What is needed = Copy nothing from the entries below except the lines from the one containing "ENC pin CLK: D6 -> D5" through the one containing "RFID pin RST: D9 -> A1", and copy those exactly.

↓↓↓

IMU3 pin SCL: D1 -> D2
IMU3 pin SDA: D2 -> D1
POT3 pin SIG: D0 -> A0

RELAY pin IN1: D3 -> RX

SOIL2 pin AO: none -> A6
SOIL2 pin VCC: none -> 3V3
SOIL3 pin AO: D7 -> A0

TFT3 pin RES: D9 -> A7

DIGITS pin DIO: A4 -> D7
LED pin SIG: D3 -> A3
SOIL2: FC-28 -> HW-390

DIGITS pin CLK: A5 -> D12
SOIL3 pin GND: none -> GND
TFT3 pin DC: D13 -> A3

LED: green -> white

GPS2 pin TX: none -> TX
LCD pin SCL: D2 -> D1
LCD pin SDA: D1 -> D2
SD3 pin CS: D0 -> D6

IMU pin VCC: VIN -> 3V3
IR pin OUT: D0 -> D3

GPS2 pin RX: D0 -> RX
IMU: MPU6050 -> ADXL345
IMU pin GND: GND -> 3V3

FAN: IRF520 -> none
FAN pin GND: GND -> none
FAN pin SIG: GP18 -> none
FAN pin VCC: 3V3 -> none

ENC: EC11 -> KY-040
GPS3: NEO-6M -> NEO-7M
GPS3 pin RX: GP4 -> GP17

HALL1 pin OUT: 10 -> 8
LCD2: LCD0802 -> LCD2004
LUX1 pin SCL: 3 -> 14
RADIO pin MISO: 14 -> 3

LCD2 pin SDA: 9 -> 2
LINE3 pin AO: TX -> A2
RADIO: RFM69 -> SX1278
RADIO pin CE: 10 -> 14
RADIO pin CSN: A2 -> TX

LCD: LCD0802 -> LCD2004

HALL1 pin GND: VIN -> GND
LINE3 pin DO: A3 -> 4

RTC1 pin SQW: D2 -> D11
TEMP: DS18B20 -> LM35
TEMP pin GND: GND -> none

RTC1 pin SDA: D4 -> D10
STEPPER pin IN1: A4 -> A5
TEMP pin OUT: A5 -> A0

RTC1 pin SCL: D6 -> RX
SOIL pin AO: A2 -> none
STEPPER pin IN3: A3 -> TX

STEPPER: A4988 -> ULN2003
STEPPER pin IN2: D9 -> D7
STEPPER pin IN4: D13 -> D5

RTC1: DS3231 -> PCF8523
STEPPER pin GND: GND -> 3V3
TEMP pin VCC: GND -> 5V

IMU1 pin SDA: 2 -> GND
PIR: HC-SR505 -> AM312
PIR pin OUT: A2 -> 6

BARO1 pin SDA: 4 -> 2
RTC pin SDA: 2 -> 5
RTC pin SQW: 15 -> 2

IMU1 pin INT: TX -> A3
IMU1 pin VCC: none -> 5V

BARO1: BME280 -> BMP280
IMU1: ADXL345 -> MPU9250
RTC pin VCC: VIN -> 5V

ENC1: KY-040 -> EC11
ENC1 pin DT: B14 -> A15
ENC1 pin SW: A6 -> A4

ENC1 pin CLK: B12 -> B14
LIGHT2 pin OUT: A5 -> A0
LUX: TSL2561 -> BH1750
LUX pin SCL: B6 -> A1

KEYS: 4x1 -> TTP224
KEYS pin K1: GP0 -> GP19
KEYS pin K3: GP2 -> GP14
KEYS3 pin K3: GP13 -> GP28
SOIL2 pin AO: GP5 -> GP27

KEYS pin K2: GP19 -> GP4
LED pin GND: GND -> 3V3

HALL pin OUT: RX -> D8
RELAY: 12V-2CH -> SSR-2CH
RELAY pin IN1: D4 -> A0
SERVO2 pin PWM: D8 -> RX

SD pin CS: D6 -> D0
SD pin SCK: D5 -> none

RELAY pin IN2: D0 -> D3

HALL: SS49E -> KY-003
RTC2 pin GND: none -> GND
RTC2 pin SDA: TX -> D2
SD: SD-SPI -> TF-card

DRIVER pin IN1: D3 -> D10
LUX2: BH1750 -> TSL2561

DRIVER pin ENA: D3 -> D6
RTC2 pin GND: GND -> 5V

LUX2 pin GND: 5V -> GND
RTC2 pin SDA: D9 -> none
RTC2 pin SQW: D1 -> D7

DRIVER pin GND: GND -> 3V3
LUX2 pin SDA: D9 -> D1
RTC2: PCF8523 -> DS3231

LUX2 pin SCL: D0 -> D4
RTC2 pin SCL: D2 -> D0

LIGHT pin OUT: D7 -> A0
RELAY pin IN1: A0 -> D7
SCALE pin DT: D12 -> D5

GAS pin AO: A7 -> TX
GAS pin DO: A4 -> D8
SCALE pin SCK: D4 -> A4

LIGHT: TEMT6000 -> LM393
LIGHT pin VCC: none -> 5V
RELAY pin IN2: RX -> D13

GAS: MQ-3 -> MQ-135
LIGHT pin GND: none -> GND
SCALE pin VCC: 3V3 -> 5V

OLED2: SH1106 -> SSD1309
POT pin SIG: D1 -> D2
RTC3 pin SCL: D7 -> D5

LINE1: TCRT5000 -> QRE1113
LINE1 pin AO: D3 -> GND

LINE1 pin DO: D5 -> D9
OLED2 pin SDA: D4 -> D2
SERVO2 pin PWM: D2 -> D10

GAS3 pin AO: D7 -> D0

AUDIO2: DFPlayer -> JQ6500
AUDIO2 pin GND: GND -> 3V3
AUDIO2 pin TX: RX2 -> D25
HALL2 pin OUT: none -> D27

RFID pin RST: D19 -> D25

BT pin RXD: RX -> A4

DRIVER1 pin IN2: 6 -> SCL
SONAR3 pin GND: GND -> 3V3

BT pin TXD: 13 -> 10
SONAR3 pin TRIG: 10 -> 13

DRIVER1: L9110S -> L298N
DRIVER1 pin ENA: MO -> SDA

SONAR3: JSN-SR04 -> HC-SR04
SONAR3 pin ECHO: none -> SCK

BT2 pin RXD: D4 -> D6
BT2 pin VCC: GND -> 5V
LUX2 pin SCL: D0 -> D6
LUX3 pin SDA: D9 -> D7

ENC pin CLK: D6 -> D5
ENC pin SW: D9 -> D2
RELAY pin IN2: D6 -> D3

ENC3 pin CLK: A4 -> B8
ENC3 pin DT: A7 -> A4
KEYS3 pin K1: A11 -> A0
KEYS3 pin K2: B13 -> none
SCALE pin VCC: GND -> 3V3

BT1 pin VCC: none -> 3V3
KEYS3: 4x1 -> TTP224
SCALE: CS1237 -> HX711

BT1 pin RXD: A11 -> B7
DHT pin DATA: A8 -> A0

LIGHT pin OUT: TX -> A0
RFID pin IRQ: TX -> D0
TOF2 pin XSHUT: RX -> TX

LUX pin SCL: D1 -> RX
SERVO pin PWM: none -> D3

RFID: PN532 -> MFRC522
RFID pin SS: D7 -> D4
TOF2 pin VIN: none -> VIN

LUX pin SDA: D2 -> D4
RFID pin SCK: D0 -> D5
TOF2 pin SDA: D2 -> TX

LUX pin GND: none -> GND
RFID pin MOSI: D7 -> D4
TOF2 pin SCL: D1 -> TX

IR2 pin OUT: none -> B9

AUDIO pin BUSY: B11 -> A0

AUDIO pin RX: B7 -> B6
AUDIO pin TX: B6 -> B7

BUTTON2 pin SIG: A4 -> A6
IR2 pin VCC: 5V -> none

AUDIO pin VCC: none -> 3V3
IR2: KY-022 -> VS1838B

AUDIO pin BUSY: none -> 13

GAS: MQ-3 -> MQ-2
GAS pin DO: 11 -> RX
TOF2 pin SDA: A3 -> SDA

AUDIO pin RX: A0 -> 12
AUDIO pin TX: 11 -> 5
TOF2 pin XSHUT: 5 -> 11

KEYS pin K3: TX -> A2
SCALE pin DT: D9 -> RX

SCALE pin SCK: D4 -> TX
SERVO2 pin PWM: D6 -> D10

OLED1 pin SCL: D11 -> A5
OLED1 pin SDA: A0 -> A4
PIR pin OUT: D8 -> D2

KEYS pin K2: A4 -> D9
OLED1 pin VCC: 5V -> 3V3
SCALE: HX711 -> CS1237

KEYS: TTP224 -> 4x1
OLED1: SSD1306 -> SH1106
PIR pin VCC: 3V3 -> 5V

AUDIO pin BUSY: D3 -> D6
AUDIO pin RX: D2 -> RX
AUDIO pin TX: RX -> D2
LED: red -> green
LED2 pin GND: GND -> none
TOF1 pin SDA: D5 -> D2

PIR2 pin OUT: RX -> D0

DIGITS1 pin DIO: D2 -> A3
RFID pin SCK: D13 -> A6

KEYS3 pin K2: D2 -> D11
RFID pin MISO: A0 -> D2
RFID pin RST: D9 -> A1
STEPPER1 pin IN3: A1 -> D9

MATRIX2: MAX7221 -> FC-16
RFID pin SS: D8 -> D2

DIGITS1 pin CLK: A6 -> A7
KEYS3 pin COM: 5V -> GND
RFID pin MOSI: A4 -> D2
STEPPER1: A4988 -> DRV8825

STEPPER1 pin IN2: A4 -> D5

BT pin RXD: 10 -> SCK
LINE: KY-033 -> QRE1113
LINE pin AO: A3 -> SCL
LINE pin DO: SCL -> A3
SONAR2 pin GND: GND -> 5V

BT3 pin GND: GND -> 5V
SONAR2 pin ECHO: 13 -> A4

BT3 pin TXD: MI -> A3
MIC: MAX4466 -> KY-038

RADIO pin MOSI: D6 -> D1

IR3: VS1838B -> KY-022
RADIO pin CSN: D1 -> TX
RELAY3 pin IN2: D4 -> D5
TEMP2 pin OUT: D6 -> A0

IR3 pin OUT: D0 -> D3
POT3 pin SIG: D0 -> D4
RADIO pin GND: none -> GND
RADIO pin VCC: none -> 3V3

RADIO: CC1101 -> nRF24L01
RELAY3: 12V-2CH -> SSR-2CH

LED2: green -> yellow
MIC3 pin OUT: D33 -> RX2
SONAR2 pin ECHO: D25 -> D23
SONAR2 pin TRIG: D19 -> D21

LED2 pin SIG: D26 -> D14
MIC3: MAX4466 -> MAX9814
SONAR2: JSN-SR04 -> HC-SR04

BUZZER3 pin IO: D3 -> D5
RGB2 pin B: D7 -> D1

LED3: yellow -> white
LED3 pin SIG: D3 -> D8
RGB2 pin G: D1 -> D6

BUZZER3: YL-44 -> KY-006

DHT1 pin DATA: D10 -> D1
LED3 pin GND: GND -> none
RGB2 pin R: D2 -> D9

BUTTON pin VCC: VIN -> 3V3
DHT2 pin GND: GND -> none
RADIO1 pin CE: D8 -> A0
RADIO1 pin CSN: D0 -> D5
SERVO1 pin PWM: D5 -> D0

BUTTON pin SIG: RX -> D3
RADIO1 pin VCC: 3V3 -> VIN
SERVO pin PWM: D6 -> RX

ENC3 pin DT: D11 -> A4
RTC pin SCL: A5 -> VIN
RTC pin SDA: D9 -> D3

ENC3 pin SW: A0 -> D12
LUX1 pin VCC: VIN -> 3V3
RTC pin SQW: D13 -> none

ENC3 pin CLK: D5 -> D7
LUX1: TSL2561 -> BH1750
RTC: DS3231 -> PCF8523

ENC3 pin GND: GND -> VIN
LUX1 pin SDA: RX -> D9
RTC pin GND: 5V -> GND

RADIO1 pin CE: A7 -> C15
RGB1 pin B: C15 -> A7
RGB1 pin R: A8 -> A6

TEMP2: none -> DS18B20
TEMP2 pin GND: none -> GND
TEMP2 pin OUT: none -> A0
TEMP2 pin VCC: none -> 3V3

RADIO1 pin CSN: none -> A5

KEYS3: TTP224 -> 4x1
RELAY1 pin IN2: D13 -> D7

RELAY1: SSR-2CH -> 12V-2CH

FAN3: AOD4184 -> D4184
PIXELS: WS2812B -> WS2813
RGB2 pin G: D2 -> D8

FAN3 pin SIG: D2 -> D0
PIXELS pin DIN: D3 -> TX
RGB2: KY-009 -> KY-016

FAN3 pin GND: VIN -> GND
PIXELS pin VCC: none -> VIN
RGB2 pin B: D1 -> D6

↑↑↑

Written solution =
ENC pin CLK: D6 -> D5
ENC pin SW: D9 -> D2
RELAY pin IN2: D6 -> D3

ENC3 pin CLK: A4 -> B8
ENC3 pin DT: A7 -> A4
KEYS3 pin K1: A11 -> A0
KEYS3 pin K2: B13 -> none
SCALE pin VCC: GND -> 3V3

BT1 pin VCC: none -> 3V3
KEYS3: 4x1 -> TTP224
SCALE: CS1237 -> HX711

BT1 pin RXD: A11 -> B7
DHT pin DATA: A8 -> A0

LIGHT pin OUT: TX -> A0
RFID pin IRQ: TX -> D0
TOF2 pin XSHUT: RX -> TX

LUX pin SCL: D1 -> RX
SERVO pin PWM: none -> D3

RFID: PN532 -> MFRC522
RFID pin SS: D7 -> D4
TOF2 pin VIN: none -> VIN

LUX pin SDA: D2 -> D4
RFID pin SCK: D0 -> D5
TOF2 pin SDA: D2 -> TX

LUX pin GND: none -> GND
RFID pin MOSI: D7 -> D4
TOF2 pin SCL: D1 -> TX

IR2 pin OUT: none -> B9

AUDIO pin BUSY: B11 -> A0

AUDIO pin RX: B7 -> B6
AUDIO pin TX: B6 -> B7

BUTTON2 pin SIG: A4 -> A6
IR2 pin VCC: 5V -> none

AUDIO pin VCC: none -> 3V3
IR2: KY-022 -> VS1838B

AUDIO pin BUSY: none -> 13

GAS: MQ-3 -> MQ-2
GAS pin DO: 11 -> RX
TOF2 pin SDA: A3 -> SDA

AUDIO pin RX: A0 -> 12
AUDIO pin TX: 11 -> 5
TOF2 pin XSHUT: 5 -> 11

KEYS pin K3: TX -> A2
SCALE pin DT: D9 -> RX

SCALE pin SCK: D4 -> TX
SERVO2 pin PWM: D6 -> D10

OLED1 pin SCL: D11 -> A5
OLED1 pin SDA: A0 -> A4
PIR pin OUT: D8 -> D2

KEYS pin K2: A4 -> D9
OLED1 pin VCC: 5V -> 3V3
SCALE: HX711 -> CS1237

KEYS: TTP224 -> 4x1
OLED1: SSD1306 -> SH1106
PIR pin VCC: 3V3 -> 5V

AUDIO pin BUSY: D3 -> D6
AUDIO pin RX: D2 -> RX
AUDIO pin TX: RX -> D2
LED: red -> green
LED2 pin GND: GND -> none
TOF1 pin SDA: D5 -> D2

PIR2 pin OUT: RX -> D0

DIGITS1 pin DIO: D2 -> A3
RFID pin SCK: D13 -> A6

KEYS3 pin K2: D2 -> D11
RFID pin MISO: A0 -> D2
RFID pin RST: D9 -> A1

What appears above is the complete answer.